» **SUPPLIED RECORDS**
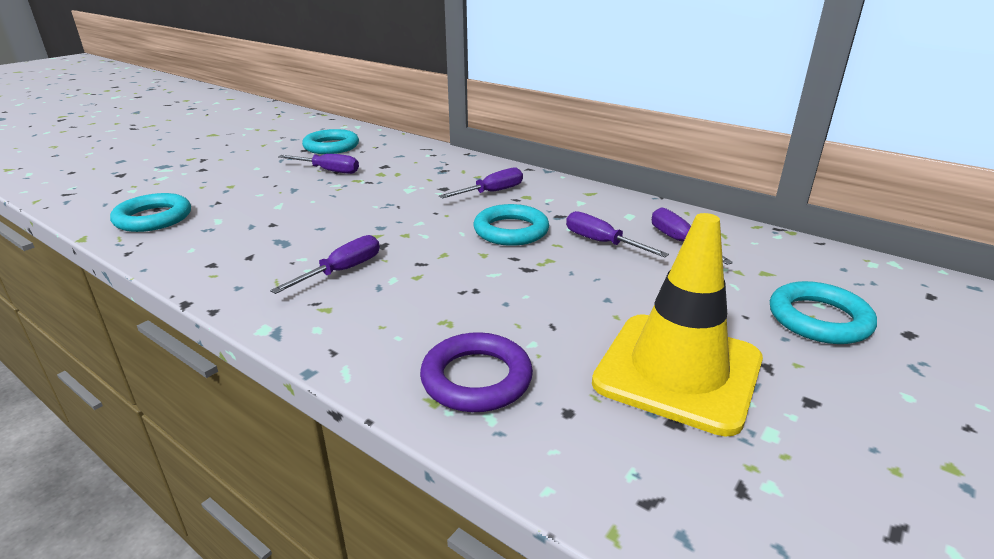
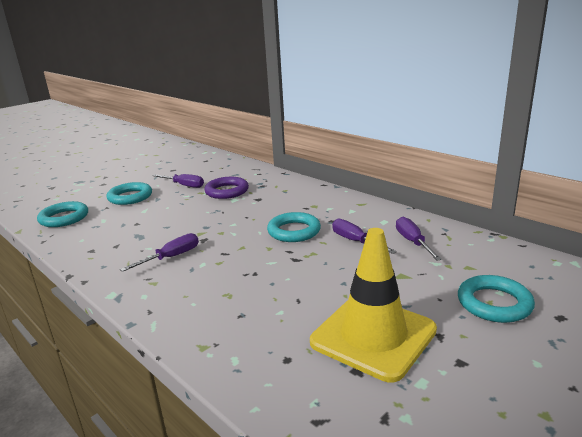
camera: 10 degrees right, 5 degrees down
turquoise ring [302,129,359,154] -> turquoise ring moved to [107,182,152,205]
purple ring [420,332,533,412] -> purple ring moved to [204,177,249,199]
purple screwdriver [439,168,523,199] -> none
* * *
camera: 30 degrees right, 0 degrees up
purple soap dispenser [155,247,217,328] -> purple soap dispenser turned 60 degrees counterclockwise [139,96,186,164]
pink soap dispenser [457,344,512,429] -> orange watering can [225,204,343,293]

» **TASK GOAL**
Please reproduce the lines from the line with "camera: 10 degrees right, 5 degrees down" to the line with "purple screwdriver [439,168,523,199] -> none", both ends included, exactly as they appear above.

» **ANSWER BELOW**
camera: 10 degrees right, 5 degrees down
turquoise ring [302,129,359,154] -> turquoise ring moved to [107,182,152,205]
purple ring [420,332,533,412] -> purple ring moved to [204,177,249,199]
purple screwdriver [439,168,523,199] -> none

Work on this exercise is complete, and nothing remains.